* REQUIRED WORK: From the first line through the one containing "LIGHT2 pin GND: VIN -> GND", restate the listing word for word, and give no other lines.
[DATA RECORDS Boundary: Start]
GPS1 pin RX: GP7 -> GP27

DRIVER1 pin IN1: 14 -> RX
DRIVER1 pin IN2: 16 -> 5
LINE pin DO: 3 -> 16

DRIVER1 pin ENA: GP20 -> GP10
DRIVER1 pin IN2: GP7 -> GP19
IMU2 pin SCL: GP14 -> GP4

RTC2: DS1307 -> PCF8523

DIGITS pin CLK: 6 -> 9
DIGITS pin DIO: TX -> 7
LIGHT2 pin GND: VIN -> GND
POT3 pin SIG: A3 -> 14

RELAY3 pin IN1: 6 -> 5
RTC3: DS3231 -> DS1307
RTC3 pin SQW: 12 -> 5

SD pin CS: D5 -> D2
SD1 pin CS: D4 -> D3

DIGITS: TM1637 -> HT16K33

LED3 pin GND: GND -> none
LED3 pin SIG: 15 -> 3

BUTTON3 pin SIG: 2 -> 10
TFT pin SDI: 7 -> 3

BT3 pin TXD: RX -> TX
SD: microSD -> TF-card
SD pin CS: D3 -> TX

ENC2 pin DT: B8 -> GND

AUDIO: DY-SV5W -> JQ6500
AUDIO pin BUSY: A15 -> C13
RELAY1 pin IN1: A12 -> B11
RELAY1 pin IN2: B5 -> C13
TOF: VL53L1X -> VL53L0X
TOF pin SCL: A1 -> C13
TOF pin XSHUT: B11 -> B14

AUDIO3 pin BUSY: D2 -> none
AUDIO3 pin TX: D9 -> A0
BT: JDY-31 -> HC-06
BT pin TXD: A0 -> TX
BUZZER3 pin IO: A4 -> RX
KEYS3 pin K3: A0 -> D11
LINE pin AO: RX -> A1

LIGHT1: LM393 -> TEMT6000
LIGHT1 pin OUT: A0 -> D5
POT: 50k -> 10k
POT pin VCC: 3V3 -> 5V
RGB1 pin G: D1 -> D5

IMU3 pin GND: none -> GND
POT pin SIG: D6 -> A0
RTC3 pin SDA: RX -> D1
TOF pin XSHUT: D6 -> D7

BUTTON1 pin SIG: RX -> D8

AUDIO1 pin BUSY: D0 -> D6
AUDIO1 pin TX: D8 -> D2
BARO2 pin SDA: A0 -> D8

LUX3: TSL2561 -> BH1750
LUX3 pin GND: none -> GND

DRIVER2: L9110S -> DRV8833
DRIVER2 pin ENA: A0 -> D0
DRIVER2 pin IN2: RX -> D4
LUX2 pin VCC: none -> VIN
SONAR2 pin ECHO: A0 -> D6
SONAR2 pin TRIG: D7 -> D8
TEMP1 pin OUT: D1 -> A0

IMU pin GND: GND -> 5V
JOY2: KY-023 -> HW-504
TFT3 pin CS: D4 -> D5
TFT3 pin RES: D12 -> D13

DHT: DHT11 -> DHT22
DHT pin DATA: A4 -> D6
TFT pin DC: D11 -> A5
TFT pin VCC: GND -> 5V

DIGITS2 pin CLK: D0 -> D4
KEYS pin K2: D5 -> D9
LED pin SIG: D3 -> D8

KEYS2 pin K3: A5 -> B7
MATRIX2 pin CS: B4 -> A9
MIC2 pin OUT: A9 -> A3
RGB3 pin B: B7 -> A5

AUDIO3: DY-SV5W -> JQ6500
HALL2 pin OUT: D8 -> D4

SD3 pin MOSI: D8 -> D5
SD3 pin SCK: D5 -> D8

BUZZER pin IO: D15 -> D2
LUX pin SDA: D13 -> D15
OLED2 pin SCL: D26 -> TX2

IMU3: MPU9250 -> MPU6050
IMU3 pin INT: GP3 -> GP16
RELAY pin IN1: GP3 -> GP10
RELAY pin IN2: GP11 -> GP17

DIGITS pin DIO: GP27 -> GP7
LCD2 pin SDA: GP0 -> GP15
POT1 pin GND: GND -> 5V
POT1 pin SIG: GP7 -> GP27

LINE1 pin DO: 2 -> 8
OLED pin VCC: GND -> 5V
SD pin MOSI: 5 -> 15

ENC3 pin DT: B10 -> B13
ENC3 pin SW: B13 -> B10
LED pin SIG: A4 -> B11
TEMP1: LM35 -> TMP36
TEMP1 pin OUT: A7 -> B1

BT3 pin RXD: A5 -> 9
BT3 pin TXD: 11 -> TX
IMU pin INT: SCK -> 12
[DATA RECORDS Boundary: End]
* PROBLEM SOLUTION:
GPS1 pin RX: GP7 -> GP27

DRIVER1 pin IN1: 14 -> RX
DRIVER1 pin IN2: 16 -> 5
LINE pin DO: 3 -> 16

DRIVER1 pin ENA: GP20 -> GP10
DRIVER1 pin IN2: GP7 -> GP19
IMU2 pin SCL: GP14 -> GP4

RTC2: DS1307 -> PCF8523

DIGITS pin CLK: 6 -> 9
DIGITS pin DIO: TX -> 7
LIGHT2 pin GND: VIN -> GND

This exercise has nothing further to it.